### Activity
Scan the listing below for the string "green" and copy each line where it turns up.

### Material to process
▶

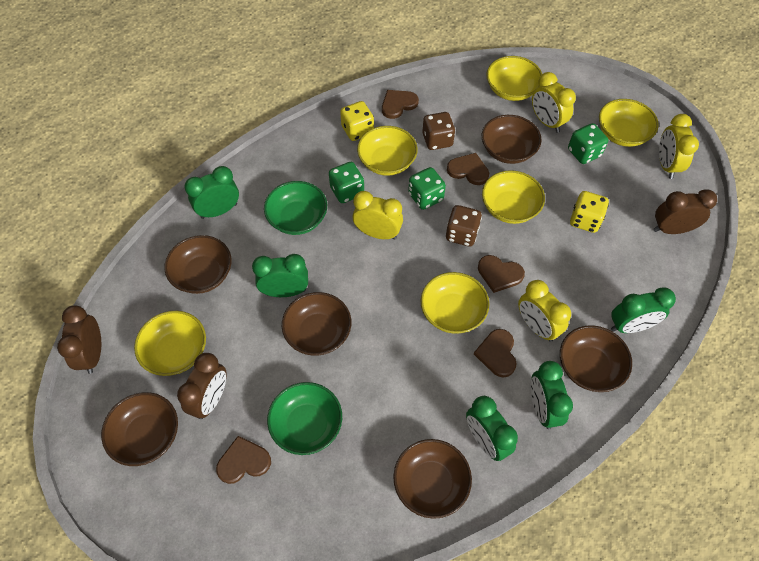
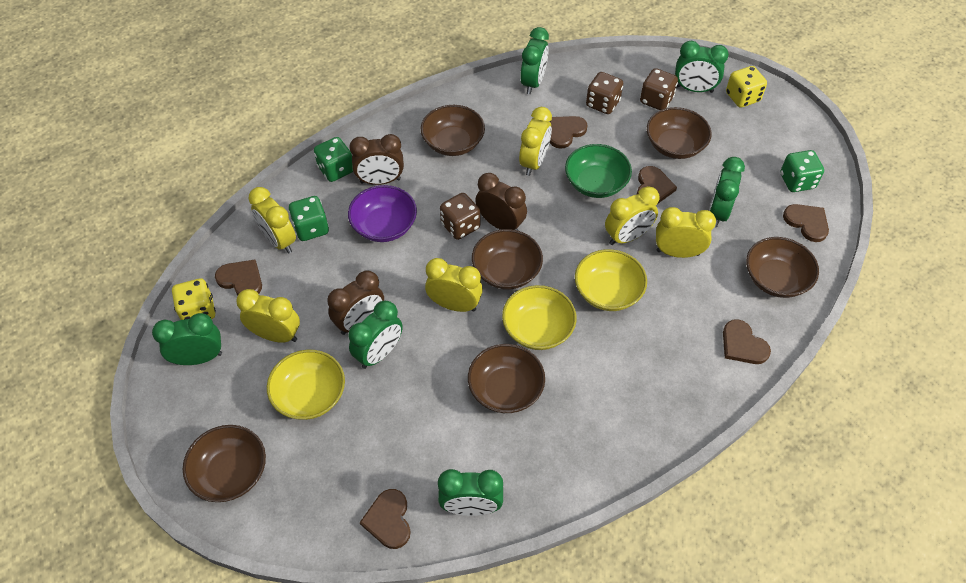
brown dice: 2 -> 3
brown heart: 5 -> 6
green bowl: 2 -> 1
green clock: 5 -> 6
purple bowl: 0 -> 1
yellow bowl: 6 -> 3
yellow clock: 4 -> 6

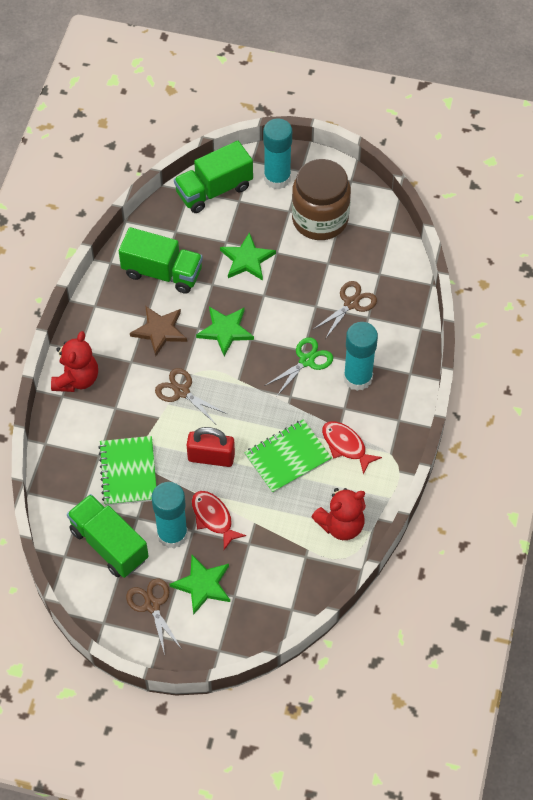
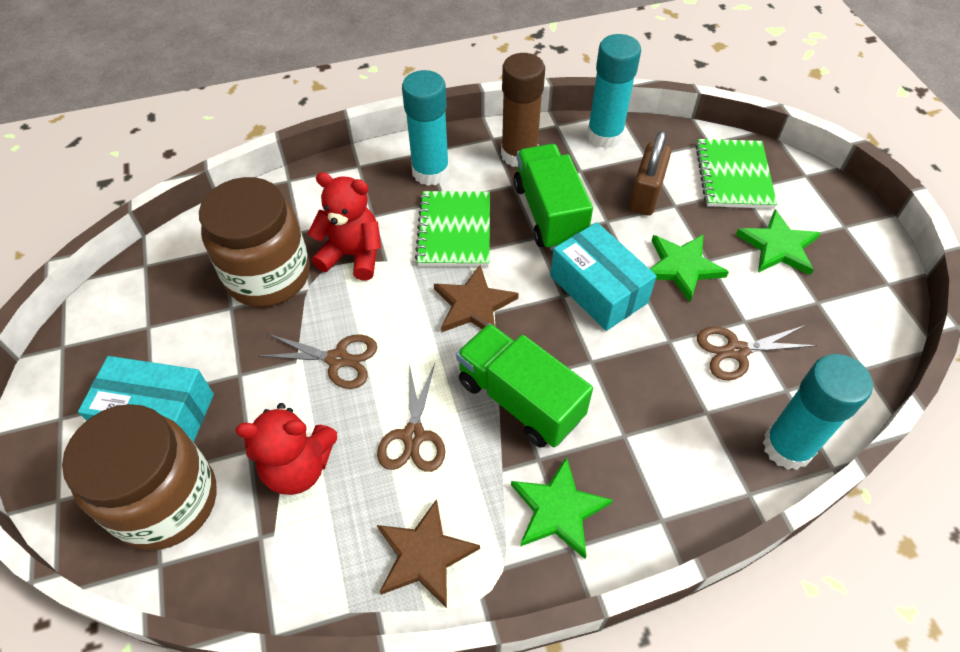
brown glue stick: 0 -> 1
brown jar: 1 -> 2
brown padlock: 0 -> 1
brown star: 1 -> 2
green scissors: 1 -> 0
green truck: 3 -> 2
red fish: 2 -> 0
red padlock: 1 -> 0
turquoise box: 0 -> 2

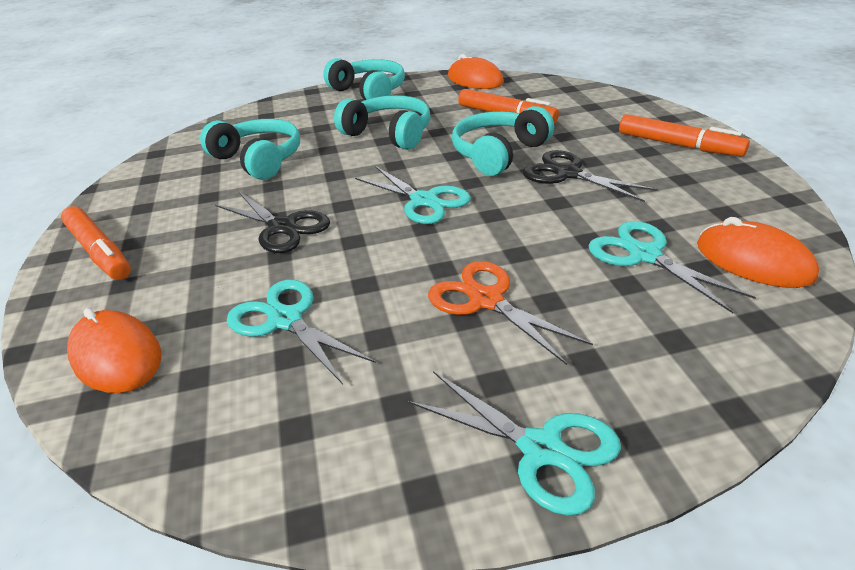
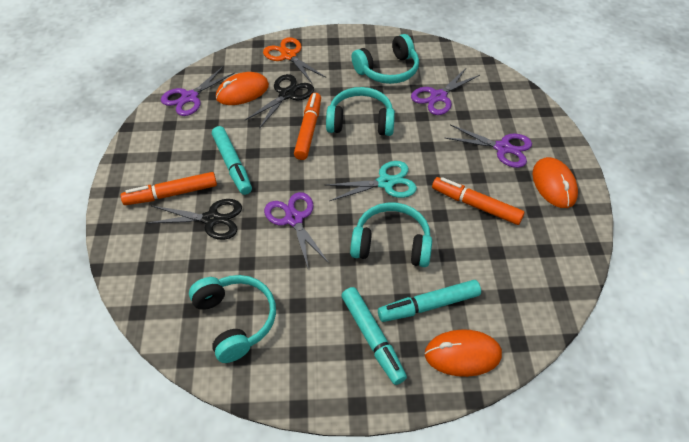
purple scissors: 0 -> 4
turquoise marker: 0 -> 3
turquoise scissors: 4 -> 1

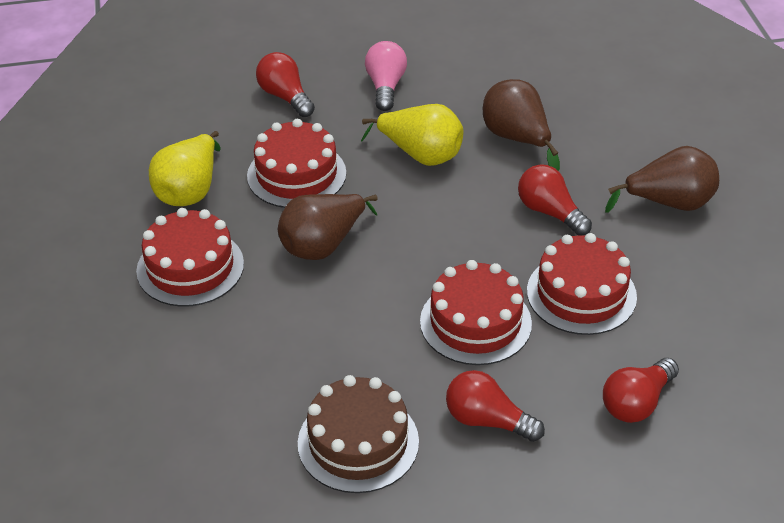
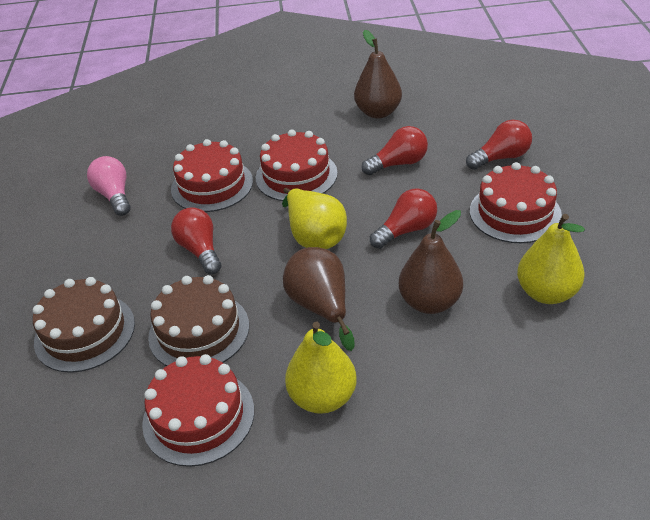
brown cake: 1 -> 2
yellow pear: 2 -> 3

◀

### Answer to this exercise
green bowl: 2 -> 1
green clock: 5 -> 6
green scissors: 1 -> 0
green truck: 3 -> 2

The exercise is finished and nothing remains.